Entries taken from a collection
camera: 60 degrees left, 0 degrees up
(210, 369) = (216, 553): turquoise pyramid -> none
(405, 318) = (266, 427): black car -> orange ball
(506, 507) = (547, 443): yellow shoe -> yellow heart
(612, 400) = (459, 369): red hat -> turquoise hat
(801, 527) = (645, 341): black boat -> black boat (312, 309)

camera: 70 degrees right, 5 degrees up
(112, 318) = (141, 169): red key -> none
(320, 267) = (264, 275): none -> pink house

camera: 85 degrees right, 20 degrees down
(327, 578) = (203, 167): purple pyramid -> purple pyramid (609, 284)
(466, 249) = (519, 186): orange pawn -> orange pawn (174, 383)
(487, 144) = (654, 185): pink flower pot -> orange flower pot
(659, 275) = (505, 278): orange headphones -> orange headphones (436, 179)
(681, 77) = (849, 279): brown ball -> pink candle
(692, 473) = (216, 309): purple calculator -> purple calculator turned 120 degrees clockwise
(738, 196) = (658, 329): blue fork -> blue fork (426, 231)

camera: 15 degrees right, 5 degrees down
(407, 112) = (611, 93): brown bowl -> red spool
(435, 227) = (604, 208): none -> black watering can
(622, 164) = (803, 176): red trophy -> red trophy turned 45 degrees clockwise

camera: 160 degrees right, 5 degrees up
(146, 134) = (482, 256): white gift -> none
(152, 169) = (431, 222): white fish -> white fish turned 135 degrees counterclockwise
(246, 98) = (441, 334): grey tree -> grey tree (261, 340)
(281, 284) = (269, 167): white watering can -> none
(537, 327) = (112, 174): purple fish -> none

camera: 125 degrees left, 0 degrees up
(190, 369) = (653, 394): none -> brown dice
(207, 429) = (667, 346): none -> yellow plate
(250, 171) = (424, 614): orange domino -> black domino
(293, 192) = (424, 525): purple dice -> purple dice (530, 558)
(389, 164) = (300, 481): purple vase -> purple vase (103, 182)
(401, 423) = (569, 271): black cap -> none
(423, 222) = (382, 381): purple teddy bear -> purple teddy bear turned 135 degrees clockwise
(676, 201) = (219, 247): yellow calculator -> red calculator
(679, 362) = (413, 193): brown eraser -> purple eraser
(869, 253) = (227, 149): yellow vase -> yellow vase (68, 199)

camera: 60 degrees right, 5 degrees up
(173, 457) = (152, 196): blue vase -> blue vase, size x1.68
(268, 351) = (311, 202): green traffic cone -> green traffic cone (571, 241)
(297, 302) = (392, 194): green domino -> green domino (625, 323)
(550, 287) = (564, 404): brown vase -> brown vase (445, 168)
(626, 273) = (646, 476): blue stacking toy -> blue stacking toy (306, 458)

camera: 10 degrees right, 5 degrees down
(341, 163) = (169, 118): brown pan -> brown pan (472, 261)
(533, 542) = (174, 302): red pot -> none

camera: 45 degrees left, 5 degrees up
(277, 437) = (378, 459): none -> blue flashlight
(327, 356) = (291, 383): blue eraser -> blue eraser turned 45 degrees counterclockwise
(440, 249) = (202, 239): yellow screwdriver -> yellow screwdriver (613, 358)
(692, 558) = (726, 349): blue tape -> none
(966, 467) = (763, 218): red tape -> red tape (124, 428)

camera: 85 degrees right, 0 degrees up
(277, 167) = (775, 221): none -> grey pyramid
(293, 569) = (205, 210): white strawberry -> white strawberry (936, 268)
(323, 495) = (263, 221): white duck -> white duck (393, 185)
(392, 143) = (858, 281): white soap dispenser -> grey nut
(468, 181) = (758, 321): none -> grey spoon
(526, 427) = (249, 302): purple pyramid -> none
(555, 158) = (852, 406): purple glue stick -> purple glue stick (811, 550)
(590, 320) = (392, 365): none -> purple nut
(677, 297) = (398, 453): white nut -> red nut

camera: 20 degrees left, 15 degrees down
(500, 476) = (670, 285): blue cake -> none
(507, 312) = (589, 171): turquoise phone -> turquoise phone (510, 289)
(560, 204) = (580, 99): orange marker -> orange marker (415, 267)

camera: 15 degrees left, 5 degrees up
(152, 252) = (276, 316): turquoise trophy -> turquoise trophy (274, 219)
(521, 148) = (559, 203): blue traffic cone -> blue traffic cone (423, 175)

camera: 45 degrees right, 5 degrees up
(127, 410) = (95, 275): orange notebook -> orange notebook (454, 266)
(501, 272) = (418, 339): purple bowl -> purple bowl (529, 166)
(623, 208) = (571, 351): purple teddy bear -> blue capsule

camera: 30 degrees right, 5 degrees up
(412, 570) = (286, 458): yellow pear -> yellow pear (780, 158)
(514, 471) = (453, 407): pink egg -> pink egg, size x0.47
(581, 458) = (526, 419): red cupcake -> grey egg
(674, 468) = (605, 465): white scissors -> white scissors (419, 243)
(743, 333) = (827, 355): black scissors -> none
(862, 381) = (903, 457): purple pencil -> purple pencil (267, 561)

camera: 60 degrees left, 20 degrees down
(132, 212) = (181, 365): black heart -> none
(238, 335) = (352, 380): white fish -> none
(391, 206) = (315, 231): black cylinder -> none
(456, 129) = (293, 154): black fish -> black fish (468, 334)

- _What is needed_
The lines to extract from the data above begin with the line containing "(392, 143) = (858, 281): white" and end with the line containing "(674, 468) = (605, 465): white". Extract them exactly, including both.

- _Answer for this exercise_
(392, 143) = (858, 281): white soap dispenser -> grey nut
(468, 181) = (758, 321): none -> grey spoon
(526, 427) = (249, 302): purple pyramid -> none
(555, 158) = (852, 406): purple glue stick -> purple glue stick (811, 550)
(590, 320) = (392, 365): none -> purple nut
(677, 297) = (398, 453): white nut -> red nut

camera: 20 degrees left, 15 degrees down
(500, 476) = (670, 285): blue cake -> none
(507, 312) = (589, 171): turquoise phone -> turquoise phone (510, 289)
(560, 204) = (580, 99): orange marker -> orange marker (415, 267)

camera: 15 degrees left, 5 degrees up
(152, 252) = (276, 316): turquoise trophy -> turquoise trophy (274, 219)
(521, 148) = (559, 203): blue traffic cone -> blue traffic cone (423, 175)

camera: 45 degrees right, 5 degrees up
(127, 410) = (95, 275): orange notebook -> orange notebook (454, 266)
(501, 272) = (418, 339): purple bowl -> purple bowl (529, 166)
(623, 208) = (571, 351): purple teddy bear -> blue capsule

camera: 30 degrees right, 5 degrees up
(412, 570) = (286, 458): yellow pear -> yellow pear (780, 158)
(514, 471) = (453, 407): pink egg -> pink egg, size x0.47
(581, 458) = (526, 419): red cupcake -> grey egg
(674, 468) = (605, 465): white scissors -> white scissors (419, 243)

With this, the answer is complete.